Collected data:
════

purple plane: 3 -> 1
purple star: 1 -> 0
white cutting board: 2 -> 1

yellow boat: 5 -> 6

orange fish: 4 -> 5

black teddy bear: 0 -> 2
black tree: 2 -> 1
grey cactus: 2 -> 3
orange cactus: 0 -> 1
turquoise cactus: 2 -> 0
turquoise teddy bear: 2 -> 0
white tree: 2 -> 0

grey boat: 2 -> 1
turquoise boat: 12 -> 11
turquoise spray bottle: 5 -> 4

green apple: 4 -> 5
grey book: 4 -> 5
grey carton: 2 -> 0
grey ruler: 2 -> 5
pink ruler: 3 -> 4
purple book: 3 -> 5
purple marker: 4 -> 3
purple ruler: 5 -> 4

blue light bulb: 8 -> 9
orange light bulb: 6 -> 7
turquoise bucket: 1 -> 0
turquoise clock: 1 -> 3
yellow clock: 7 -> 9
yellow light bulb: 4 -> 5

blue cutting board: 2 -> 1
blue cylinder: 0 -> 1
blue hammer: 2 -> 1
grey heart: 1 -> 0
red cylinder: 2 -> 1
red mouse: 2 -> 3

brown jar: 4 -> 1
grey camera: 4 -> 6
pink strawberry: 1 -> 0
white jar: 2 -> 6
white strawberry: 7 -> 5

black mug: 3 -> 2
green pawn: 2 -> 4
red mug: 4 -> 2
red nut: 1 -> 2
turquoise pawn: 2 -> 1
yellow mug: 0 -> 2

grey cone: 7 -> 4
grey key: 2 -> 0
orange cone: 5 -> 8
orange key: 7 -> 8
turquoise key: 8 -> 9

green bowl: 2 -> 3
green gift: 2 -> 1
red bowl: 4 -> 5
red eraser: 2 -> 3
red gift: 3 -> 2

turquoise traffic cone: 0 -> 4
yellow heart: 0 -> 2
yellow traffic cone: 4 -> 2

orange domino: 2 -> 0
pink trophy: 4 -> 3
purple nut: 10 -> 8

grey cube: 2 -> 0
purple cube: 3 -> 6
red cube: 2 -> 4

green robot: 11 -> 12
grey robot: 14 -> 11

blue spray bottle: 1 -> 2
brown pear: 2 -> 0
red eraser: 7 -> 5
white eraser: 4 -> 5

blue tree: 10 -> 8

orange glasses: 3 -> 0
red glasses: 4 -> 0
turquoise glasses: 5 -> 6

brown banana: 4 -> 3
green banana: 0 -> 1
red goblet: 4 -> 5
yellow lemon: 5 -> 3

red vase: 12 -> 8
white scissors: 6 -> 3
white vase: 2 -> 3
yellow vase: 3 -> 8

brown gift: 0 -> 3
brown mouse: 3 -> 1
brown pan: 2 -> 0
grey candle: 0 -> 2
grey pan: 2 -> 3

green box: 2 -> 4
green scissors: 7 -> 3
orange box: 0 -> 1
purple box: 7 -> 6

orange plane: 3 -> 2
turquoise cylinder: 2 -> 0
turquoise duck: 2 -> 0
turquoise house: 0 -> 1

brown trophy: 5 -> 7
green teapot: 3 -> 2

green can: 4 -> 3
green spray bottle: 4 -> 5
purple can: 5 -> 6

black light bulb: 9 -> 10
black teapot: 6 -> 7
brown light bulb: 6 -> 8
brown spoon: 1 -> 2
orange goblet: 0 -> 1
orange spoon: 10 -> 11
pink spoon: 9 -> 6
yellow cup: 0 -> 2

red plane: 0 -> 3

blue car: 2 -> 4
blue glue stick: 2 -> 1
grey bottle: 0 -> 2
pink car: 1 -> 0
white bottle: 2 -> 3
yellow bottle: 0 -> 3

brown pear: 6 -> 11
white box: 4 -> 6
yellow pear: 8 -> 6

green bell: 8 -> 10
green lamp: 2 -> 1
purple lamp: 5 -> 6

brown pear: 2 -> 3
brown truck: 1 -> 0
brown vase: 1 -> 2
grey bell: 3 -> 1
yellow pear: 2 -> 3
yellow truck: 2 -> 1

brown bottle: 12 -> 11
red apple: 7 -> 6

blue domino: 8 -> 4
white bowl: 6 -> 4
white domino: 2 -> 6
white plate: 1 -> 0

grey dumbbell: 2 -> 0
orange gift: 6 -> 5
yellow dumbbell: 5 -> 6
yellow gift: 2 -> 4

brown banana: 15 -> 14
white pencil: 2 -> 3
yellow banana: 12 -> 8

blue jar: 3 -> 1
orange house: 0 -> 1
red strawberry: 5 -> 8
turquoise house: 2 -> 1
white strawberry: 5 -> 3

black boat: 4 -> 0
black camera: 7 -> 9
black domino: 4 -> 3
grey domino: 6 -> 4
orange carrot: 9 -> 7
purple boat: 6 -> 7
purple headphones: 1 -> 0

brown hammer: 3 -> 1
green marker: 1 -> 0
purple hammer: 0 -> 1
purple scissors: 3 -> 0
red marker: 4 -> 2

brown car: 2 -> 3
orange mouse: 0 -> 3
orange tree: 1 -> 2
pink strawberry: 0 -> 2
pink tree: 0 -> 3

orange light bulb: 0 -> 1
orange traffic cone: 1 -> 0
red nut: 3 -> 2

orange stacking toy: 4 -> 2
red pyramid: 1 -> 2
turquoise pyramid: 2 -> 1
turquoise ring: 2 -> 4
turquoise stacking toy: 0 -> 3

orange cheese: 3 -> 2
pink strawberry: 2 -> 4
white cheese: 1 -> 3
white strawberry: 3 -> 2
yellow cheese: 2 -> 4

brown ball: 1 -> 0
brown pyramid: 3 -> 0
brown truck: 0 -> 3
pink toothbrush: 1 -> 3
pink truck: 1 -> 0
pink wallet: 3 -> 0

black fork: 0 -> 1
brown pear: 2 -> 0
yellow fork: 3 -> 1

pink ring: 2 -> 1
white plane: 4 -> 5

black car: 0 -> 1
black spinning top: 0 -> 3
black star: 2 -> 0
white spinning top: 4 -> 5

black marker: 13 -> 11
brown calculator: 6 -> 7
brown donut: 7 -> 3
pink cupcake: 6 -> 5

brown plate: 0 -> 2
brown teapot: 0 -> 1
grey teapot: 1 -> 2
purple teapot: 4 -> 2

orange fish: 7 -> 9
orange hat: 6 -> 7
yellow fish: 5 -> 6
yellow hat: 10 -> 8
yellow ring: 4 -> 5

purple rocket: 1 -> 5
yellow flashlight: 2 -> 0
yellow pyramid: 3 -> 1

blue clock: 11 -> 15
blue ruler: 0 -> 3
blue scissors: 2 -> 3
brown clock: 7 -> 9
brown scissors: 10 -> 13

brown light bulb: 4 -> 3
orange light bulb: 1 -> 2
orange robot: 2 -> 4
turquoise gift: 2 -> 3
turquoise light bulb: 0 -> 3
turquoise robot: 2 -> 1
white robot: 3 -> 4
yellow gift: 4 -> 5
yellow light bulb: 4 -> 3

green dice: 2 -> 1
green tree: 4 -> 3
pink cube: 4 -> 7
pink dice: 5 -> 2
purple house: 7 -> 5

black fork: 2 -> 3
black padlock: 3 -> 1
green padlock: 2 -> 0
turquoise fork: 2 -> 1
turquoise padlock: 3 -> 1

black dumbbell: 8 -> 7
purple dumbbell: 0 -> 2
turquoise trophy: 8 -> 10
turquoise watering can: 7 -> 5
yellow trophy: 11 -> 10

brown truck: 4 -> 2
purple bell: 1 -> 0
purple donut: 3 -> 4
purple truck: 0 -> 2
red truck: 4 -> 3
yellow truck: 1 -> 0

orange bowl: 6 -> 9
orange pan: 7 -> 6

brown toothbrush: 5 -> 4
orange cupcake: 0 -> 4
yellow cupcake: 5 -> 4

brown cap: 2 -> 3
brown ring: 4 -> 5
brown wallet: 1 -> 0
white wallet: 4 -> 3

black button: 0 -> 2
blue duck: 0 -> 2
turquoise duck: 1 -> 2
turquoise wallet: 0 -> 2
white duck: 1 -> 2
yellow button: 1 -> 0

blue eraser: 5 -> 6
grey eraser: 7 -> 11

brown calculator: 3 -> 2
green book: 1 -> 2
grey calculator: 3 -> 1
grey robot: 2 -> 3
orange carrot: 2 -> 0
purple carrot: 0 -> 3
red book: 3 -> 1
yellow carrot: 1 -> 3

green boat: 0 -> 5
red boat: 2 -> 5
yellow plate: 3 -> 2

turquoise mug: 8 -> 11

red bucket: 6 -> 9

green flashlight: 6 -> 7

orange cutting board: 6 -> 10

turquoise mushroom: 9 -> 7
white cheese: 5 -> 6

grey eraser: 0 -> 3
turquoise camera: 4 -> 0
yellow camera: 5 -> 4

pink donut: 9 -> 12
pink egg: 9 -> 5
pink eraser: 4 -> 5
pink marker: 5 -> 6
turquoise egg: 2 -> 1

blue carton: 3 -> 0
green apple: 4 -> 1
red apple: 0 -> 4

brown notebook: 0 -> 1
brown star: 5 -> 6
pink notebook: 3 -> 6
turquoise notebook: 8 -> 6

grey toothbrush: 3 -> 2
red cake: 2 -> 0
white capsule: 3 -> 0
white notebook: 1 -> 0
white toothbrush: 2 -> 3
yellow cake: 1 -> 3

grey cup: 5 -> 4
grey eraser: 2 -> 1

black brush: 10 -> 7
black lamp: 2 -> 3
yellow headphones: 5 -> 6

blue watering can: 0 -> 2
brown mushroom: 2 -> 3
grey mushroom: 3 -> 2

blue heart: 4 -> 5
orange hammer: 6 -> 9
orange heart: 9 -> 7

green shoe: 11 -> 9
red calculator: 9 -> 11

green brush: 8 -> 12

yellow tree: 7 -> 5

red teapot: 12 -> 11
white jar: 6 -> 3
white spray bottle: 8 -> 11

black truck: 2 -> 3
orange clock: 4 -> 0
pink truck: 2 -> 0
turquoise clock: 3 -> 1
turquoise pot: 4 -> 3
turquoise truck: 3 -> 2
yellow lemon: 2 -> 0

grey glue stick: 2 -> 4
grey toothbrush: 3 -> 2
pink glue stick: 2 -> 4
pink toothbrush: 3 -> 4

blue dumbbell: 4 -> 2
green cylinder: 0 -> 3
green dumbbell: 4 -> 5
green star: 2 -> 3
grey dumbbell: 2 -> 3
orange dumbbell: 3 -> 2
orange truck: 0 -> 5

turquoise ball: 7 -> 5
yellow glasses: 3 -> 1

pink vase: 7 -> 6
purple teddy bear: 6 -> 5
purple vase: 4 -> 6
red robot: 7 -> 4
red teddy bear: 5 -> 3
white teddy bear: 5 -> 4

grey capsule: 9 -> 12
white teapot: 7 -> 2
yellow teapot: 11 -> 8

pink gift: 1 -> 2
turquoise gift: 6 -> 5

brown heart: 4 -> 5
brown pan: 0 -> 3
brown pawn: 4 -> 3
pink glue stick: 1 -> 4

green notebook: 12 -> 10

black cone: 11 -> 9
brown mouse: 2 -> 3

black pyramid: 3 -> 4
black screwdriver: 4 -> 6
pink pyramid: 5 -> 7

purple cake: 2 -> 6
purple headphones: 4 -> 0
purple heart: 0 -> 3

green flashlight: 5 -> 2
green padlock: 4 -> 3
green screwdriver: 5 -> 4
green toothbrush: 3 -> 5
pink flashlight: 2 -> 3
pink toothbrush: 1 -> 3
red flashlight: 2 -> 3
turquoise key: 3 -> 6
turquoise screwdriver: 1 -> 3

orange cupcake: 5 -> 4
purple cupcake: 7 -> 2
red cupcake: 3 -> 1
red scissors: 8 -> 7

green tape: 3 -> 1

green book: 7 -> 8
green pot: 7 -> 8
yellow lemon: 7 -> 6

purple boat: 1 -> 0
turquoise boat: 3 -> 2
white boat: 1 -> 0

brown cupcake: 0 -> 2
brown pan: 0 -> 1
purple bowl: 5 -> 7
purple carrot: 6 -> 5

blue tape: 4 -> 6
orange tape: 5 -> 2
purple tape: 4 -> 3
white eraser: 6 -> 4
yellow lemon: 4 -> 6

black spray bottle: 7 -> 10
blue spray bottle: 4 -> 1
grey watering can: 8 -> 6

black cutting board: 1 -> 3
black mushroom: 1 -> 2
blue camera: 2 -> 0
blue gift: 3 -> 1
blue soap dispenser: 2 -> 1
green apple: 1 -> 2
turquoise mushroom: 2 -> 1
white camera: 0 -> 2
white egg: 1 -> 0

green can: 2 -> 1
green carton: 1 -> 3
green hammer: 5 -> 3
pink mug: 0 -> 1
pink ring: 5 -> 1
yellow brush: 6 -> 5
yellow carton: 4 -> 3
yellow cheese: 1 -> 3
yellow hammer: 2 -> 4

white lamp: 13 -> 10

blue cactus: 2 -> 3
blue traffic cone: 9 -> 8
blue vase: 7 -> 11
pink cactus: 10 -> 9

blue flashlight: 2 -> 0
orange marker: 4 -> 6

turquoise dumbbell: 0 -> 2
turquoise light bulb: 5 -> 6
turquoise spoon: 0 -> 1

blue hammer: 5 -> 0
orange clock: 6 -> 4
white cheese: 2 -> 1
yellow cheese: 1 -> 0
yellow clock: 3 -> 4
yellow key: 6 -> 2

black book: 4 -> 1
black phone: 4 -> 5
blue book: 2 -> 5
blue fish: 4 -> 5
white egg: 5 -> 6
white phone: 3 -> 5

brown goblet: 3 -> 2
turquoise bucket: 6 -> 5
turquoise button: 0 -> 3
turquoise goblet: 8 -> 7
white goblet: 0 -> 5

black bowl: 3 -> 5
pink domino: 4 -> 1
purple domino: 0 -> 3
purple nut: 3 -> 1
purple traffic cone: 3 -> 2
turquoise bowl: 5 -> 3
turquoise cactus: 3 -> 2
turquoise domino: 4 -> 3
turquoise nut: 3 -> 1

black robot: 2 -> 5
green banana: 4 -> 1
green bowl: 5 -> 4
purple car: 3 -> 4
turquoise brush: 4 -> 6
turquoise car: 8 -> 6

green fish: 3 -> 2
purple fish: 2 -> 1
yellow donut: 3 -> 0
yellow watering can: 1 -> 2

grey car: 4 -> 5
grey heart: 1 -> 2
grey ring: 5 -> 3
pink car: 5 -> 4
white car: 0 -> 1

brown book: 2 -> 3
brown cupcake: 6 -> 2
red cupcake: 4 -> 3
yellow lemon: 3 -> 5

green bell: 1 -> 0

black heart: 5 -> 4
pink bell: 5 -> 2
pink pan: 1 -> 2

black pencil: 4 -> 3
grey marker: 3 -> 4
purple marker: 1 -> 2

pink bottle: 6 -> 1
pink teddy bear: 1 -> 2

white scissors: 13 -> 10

════

### Problem requirements
Reproduce, exactly as they stand in the data above, the lines from the one that holds "turquoise notebook: 8 -> 6" to the one that holds "blue camera: 2 -> 0", inclusive.

### Expected answer
turquoise notebook: 8 -> 6

grey toothbrush: 3 -> 2
red cake: 2 -> 0
white capsule: 3 -> 0
white notebook: 1 -> 0
white toothbrush: 2 -> 3
yellow cake: 1 -> 3

grey cup: 5 -> 4
grey eraser: 2 -> 1

black brush: 10 -> 7
black lamp: 2 -> 3
yellow headphones: 5 -> 6

blue watering can: 0 -> 2
brown mushroom: 2 -> 3
grey mushroom: 3 -> 2

blue heart: 4 -> 5
orange hammer: 6 -> 9
orange heart: 9 -> 7

green shoe: 11 -> 9
red calculator: 9 -> 11

green brush: 8 -> 12

yellow tree: 7 -> 5

red teapot: 12 -> 11
white jar: 6 -> 3
white spray bottle: 8 -> 11

black truck: 2 -> 3
orange clock: 4 -> 0
pink truck: 2 -> 0
turquoise clock: 3 -> 1
turquoise pot: 4 -> 3
turquoise truck: 3 -> 2
yellow lemon: 2 -> 0

grey glue stick: 2 -> 4
grey toothbrush: 3 -> 2
pink glue stick: 2 -> 4
pink toothbrush: 3 -> 4

blue dumbbell: 4 -> 2
green cylinder: 0 -> 3
green dumbbell: 4 -> 5
green star: 2 -> 3
grey dumbbell: 2 -> 3
orange dumbbell: 3 -> 2
orange truck: 0 -> 5

turquoise ball: 7 -> 5
yellow glasses: 3 -> 1

pink vase: 7 -> 6
purple teddy bear: 6 -> 5
purple vase: 4 -> 6
red robot: 7 -> 4
red teddy bear: 5 -> 3
white teddy bear: 5 -> 4

grey capsule: 9 -> 12
white teapot: 7 -> 2
yellow teapot: 11 -> 8

pink gift: 1 -> 2
turquoise gift: 6 -> 5

brown heart: 4 -> 5
brown pan: 0 -> 3
brown pawn: 4 -> 3
pink glue stick: 1 -> 4

green notebook: 12 -> 10

black cone: 11 -> 9
brown mouse: 2 -> 3

black pyramid: 3 -> 4
black screwdriver: 4 -> 6
pink pyramid: 5 -> 7

purple cake: 2 -> 6
purple headphones: 4 -> 0
purple heart: 0 -> 3

green flashlight: 5 -> 2
green padlock: 4 -> 3
green screwdriver: 5 -> 4
green toothbrush: 3 -> 5
pink flashlight: 2 -> 3
pink toothbrush: 1 -> 3
red flashlight: 2 -> 3
turquoise key: 3 -> 6
turquoise screwdriver: 1 -> 3

orange cupcake: 5 -> 4
purple cupcake: 7 -> 2
red cupcake: 3 -> 1
red scissors: 8 -> 7

green tape: 3 -> 1

green book: 7 -> 8
green pot: 7 -> 8
yellow lemon: 7 -> 6

purple boat: 1 -> 0
turquoise boat: 3 -> 2
white boat: 1 -> 0

brown cupcake: 0 -> 2
brown pan: 0 -> 1
purple bowl: 5 -> 7
purple carrot: 6 -> 5

blue tape: 4 -> 6
orange tape: 5 -> 2
purple tape: 4 -> 3
white eraser: 6 -> 4
yellow lemon: 4 -> 6

black spray bottle: 7 -> 10
blue spray bottle: 4 -> 1
grey watering can: 8 -> 6

black cutting board: 1 -> 3
black mushroom: 1 -> 2
blue camera: 2 -> 0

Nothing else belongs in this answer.